Object matching data:
────────────────────
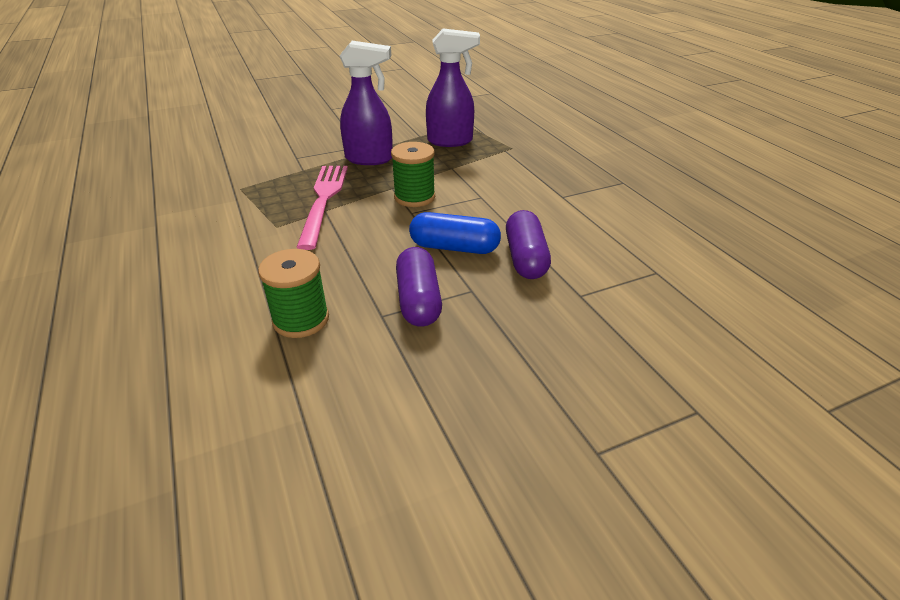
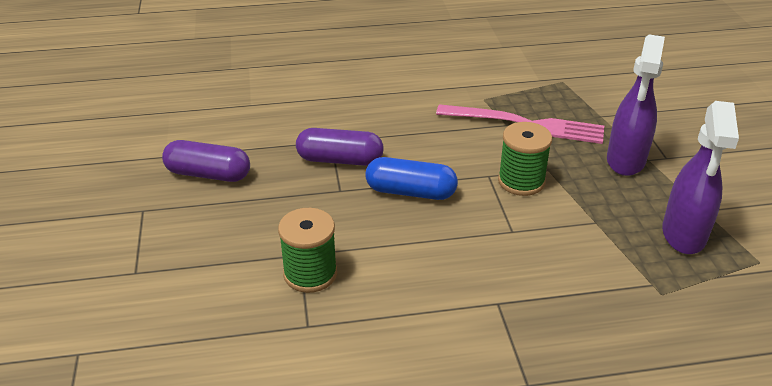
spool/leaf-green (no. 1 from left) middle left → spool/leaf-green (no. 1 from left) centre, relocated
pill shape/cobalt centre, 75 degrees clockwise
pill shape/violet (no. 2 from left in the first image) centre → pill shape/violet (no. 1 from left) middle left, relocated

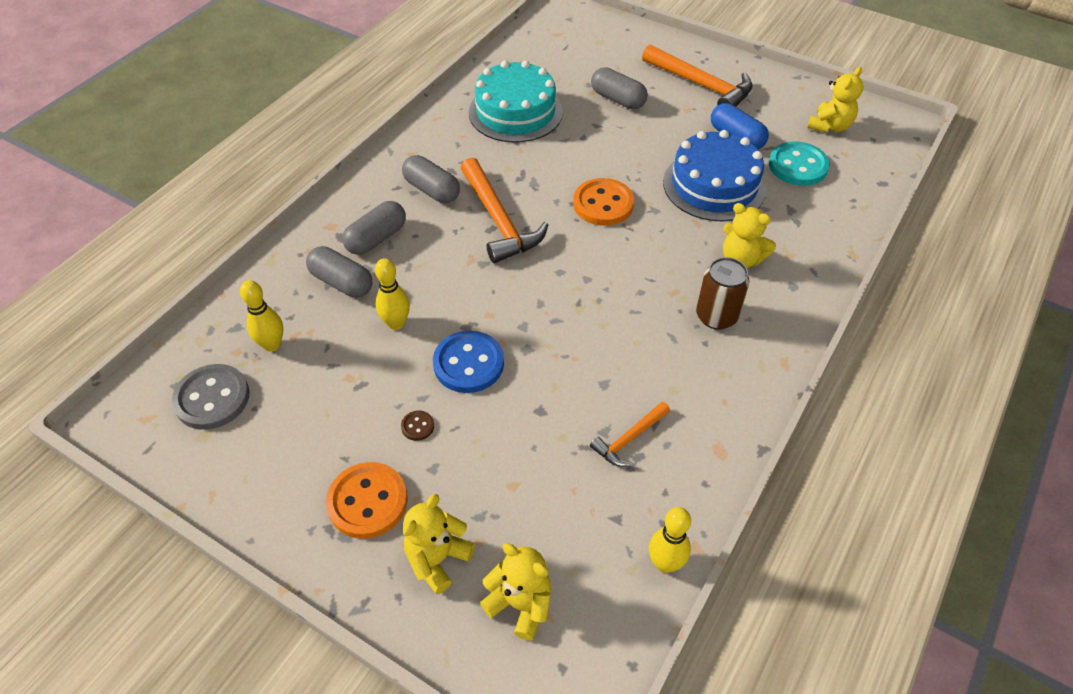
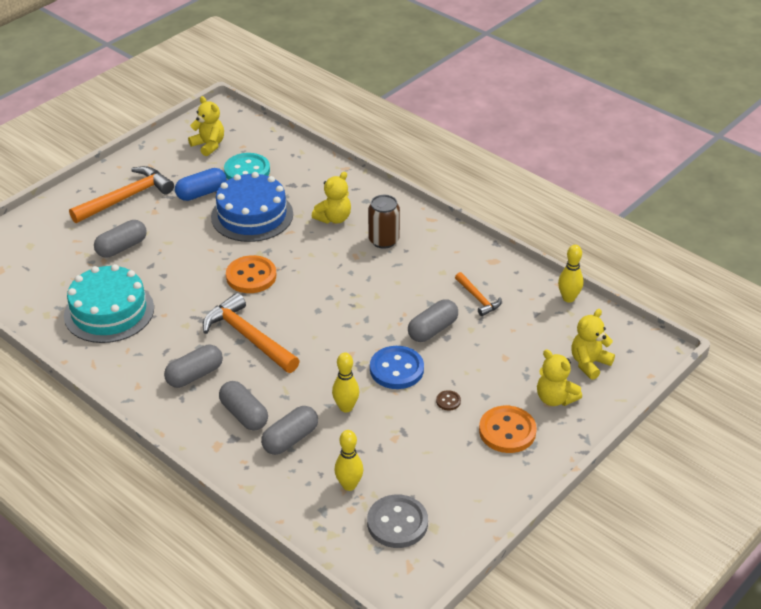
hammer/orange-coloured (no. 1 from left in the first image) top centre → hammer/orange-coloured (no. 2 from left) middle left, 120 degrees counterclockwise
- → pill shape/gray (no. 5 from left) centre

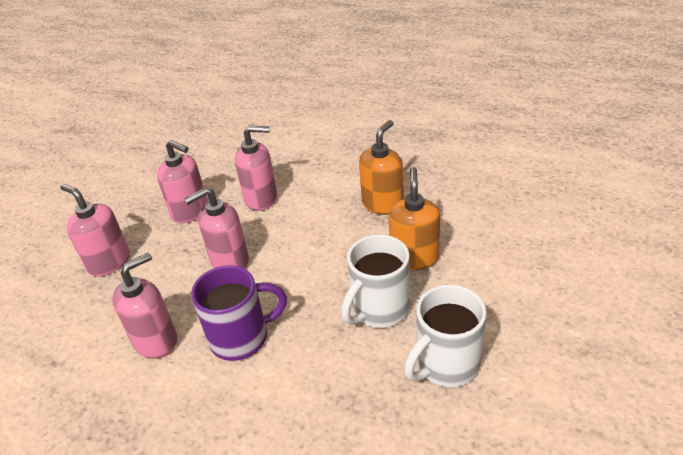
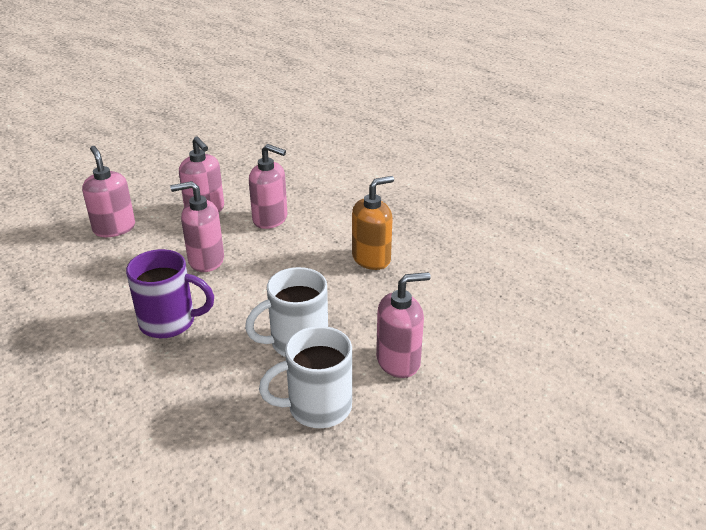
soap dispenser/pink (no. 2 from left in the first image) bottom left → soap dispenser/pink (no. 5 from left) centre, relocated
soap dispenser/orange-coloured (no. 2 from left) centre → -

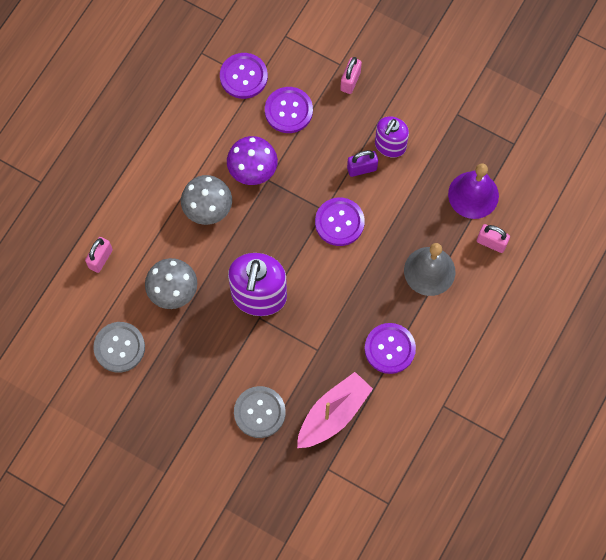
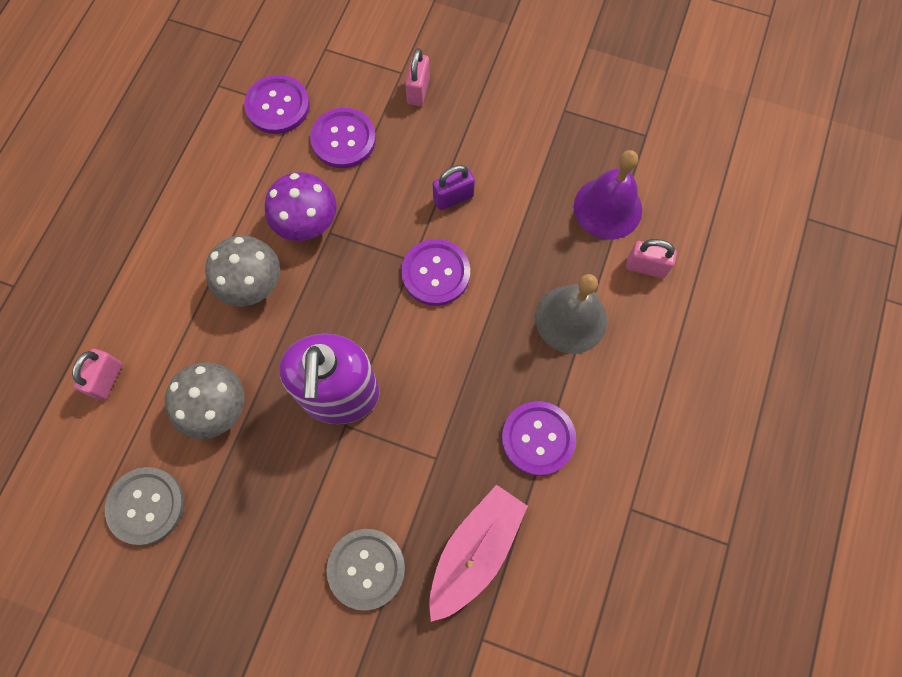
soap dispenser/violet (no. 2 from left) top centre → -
────────────────────
WHAT THE TASK ASKS - Within the records above, each line containing "pill" is to be returned.

SOLUTION TO THE EXERCISE -
pill shape/cobalt centre, 75 degrees clockwise
pill shape/violet (no. 2 from left in the first image) centre → pill shape/violet (no. 1 from left) middle left, relocated
- → pill shape/gray (no. 5 from left) centre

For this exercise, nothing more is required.